● YOUR INSTRUCTIONS
The required result is each line of the entries below containing the string "counterclockwise".

● AVAILABLE RECORDS
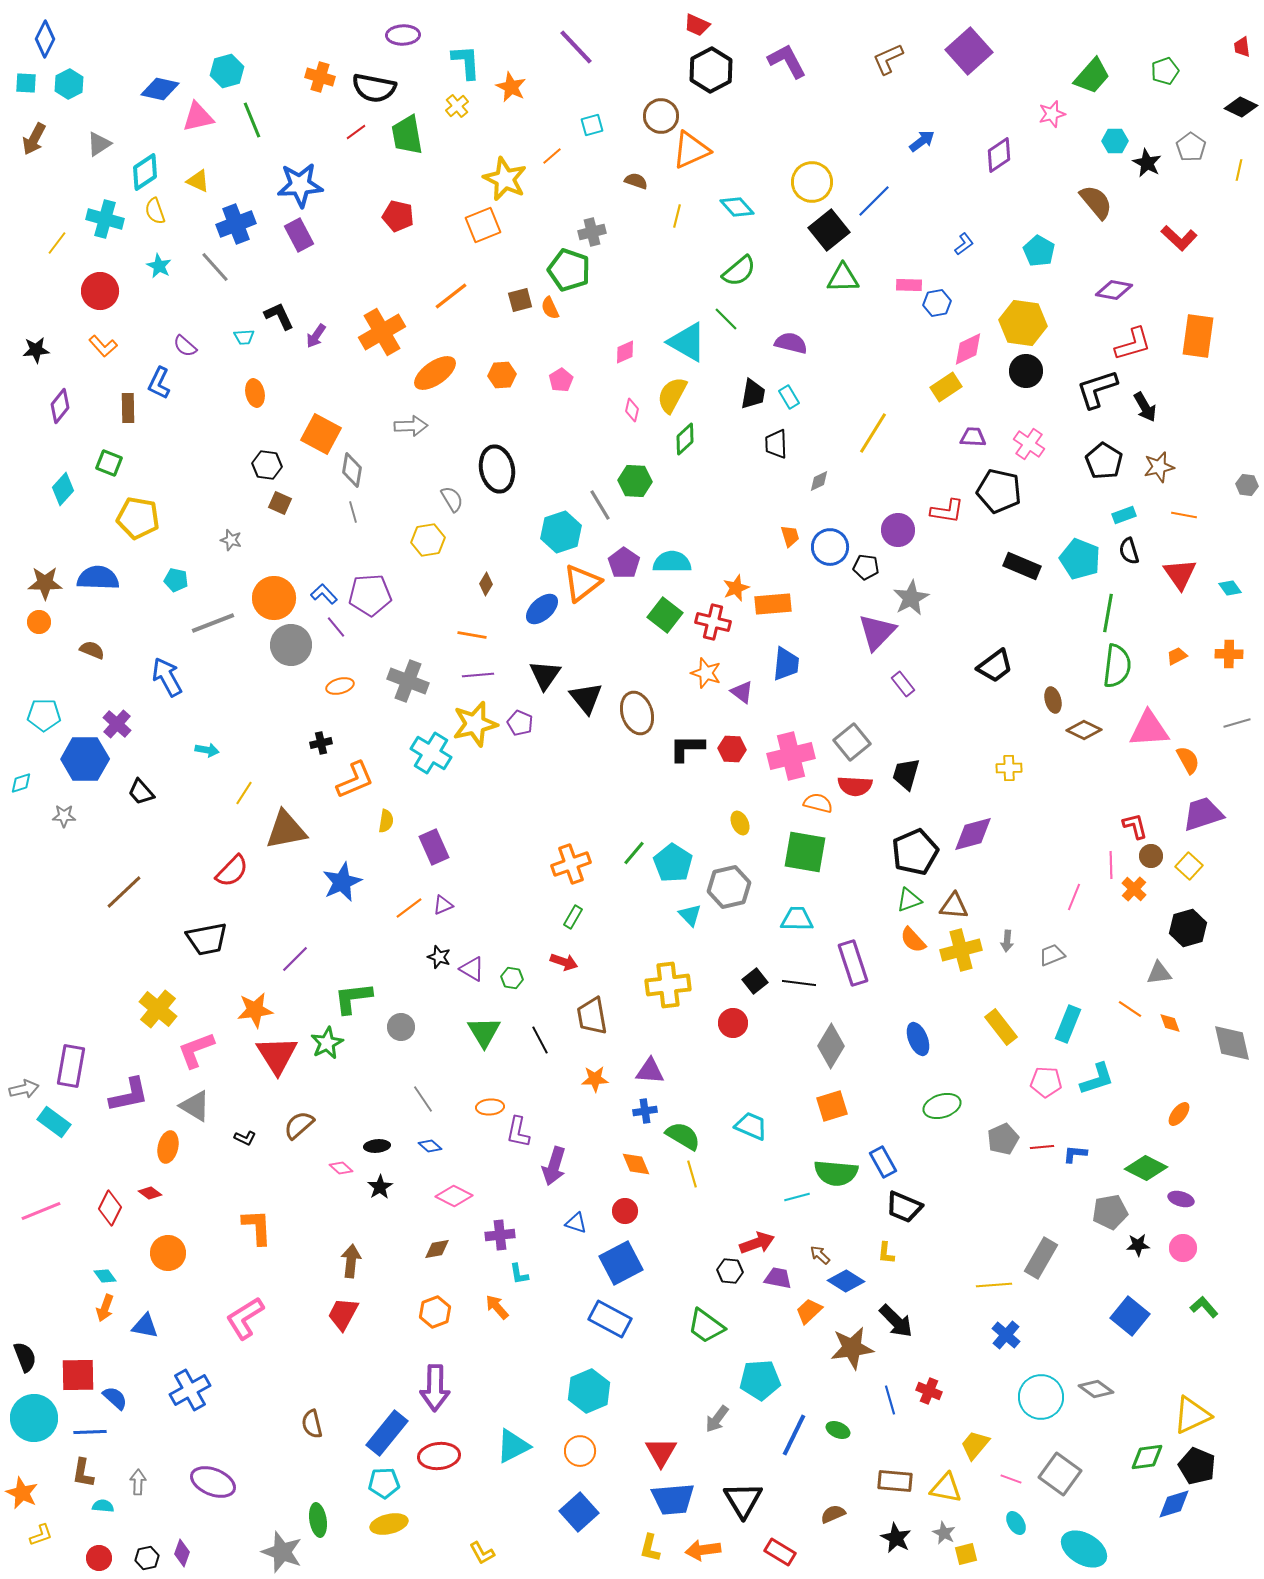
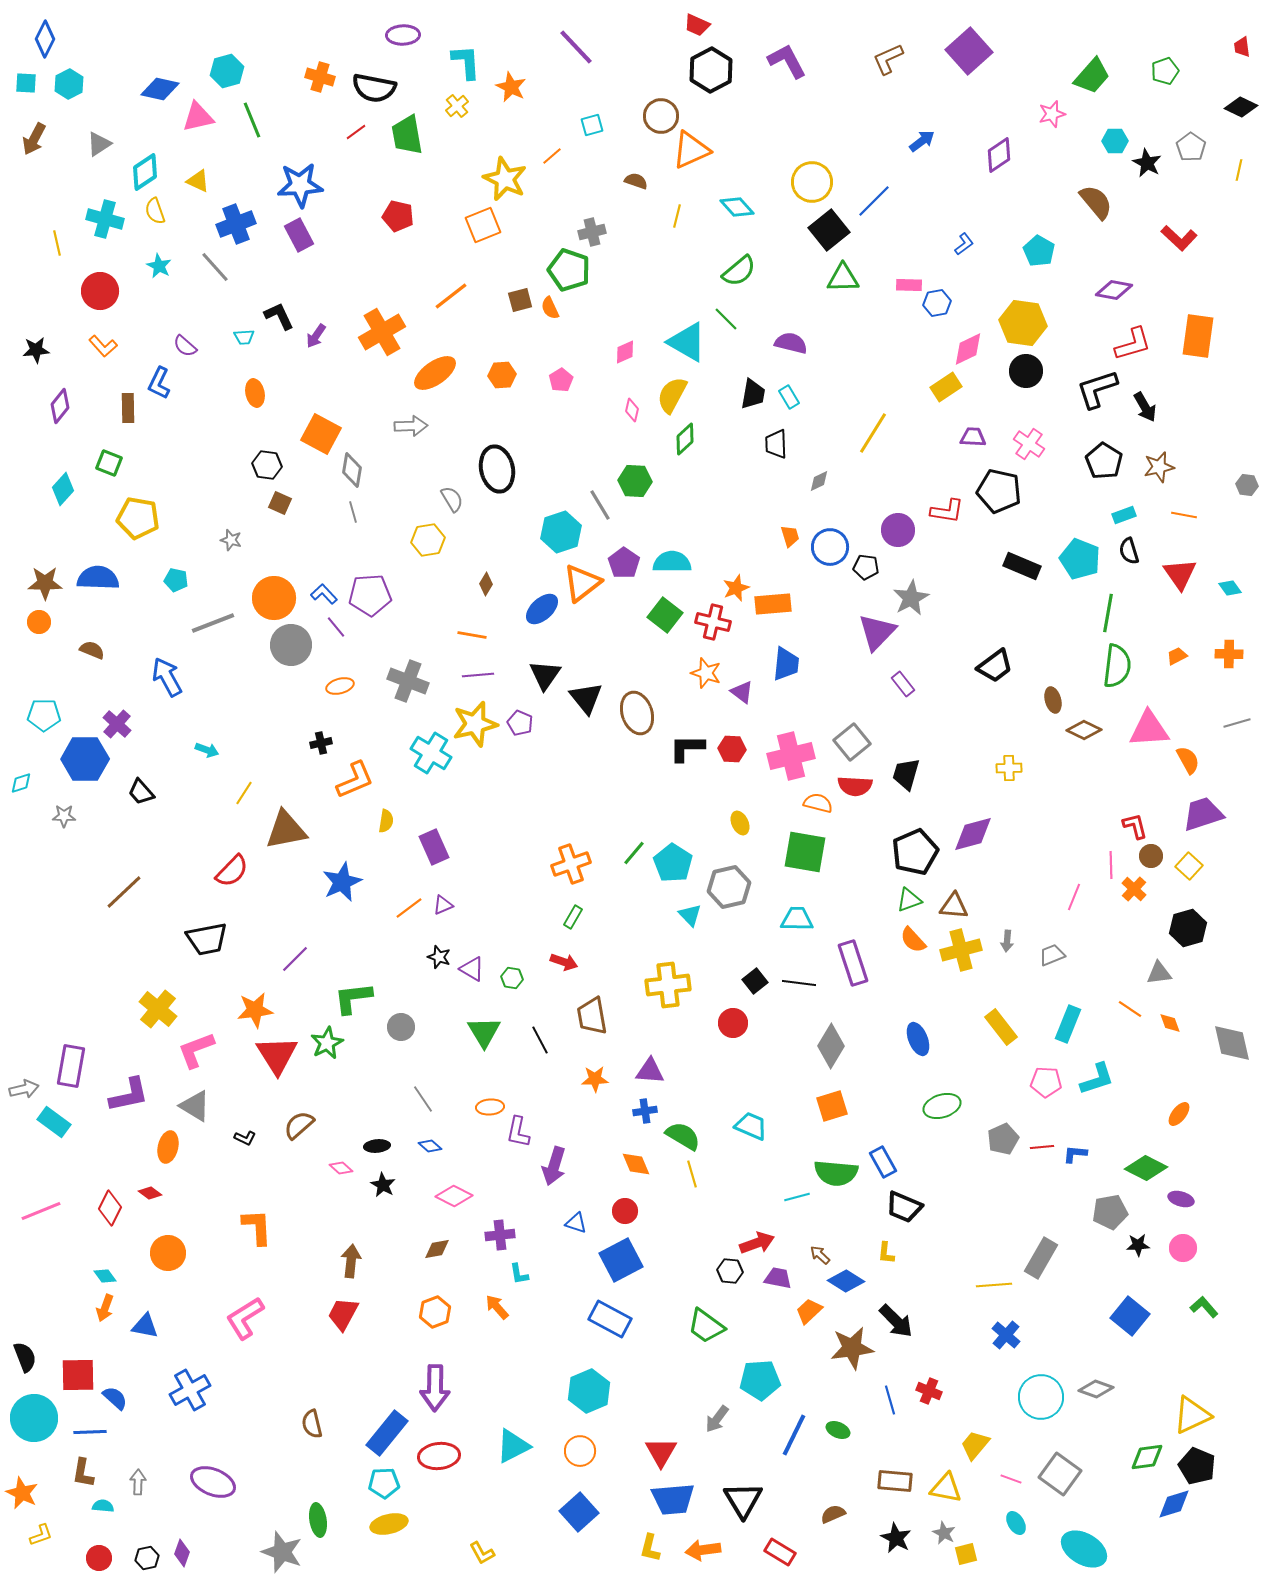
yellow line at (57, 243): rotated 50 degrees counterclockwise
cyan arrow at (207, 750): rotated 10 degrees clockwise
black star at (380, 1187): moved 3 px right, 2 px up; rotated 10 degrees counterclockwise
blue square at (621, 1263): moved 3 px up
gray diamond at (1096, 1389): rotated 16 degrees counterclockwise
==
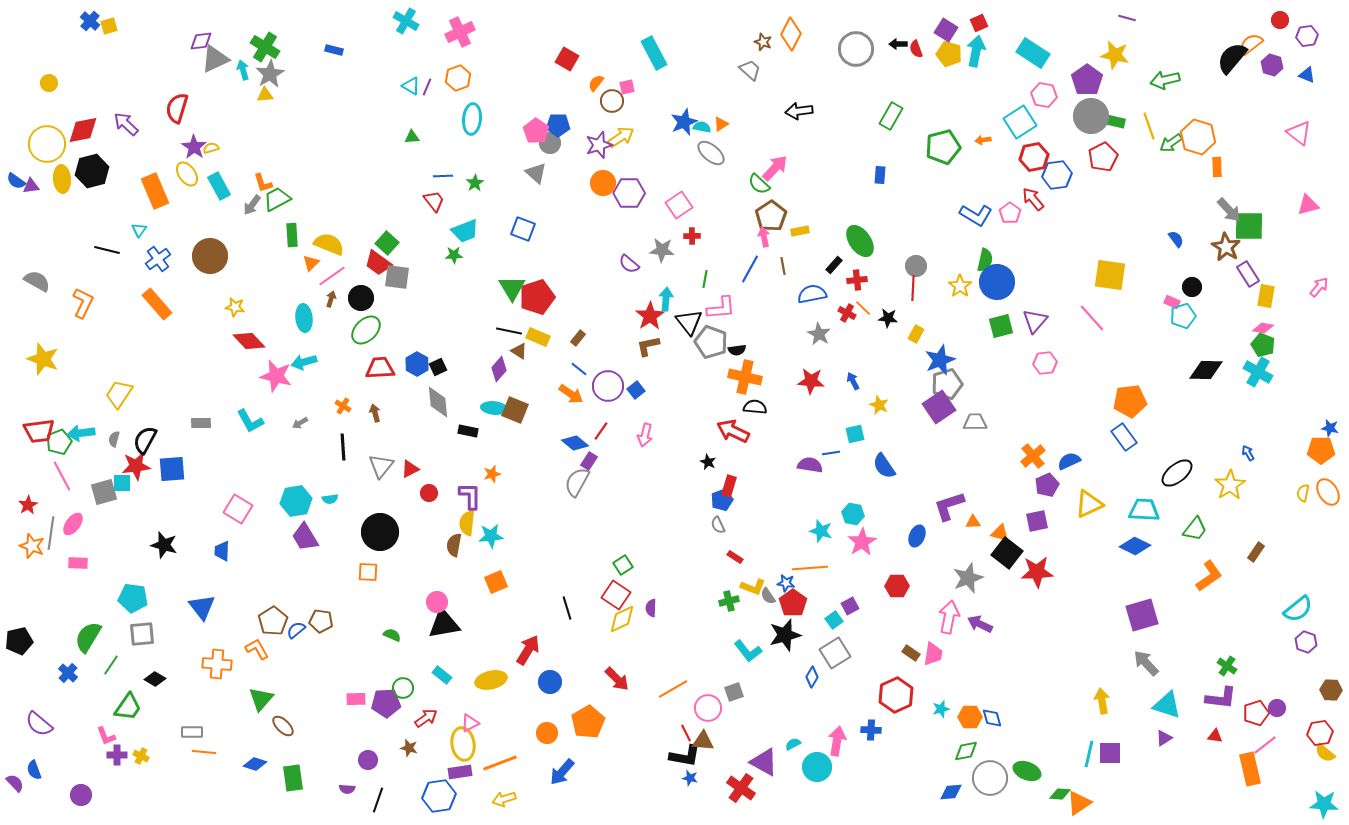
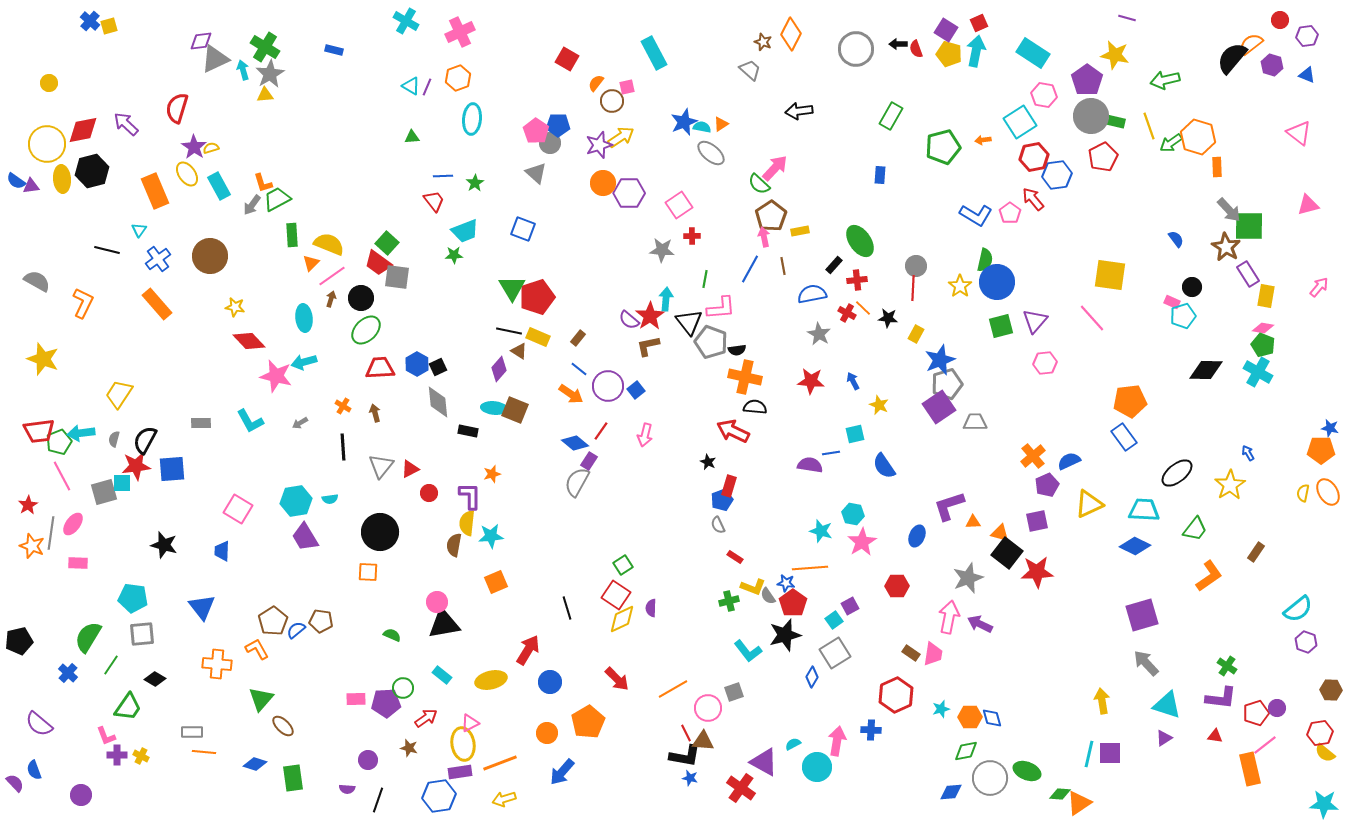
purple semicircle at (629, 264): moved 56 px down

● WRITTEN REPLY
yellow line at (57, 243): rotated 50 degrees counterclockwise
black star at (380, 1187): moved 3 px right, 2 px up; rotated 10 degrees counterclockwise
gray diamond at (1096, 1389): rotated 16 degrees counterclockwise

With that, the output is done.